*Exercise brief*: Copy, from the entries below, each line in which the string "round" appears.

Stored items
★ ★ ★ ★

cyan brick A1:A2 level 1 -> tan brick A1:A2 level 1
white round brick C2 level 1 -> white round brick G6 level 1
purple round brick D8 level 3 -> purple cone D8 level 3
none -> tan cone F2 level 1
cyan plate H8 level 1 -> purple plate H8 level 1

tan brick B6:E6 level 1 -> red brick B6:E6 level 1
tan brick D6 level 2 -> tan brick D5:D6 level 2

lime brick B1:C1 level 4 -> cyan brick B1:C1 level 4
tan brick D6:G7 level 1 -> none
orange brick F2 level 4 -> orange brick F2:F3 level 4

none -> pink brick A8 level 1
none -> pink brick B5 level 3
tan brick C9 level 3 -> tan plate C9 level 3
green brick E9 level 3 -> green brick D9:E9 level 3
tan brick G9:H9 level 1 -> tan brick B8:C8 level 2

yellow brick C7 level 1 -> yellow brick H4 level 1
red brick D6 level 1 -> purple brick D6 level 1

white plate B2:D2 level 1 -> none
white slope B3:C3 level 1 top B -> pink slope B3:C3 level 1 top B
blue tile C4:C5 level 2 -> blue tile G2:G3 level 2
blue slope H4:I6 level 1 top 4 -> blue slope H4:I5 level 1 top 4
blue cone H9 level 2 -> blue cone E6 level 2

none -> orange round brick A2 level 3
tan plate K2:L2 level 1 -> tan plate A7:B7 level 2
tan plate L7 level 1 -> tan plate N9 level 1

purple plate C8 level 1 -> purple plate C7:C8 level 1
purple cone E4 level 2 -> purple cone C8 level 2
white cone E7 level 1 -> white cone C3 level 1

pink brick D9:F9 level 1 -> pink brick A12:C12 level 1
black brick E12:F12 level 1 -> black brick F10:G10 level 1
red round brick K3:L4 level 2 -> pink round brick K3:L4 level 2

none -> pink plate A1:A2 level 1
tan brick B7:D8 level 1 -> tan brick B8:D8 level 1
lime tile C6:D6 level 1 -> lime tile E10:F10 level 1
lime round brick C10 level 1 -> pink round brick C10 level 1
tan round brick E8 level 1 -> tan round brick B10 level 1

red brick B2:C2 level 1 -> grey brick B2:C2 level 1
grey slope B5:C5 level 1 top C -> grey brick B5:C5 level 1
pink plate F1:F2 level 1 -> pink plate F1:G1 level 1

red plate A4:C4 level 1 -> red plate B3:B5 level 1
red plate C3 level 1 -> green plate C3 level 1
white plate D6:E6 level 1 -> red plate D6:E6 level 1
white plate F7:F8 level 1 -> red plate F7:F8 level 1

★ ★ ★ ★

*Answer to the exercise*:
white round brick C2 level 1 -> white round brick G6 level 1
purple round brick D8 level 3 -> purple cone D8 level 3
none -> orange round brick A2 level 3
red round brick K3:L4 level 2 -> pink round brick K3:L4 level 2
lime round brick C10 level 1 -> pink round brick C10 level 1
tan round brick E8 level 1 -> tan round brick B10 level 1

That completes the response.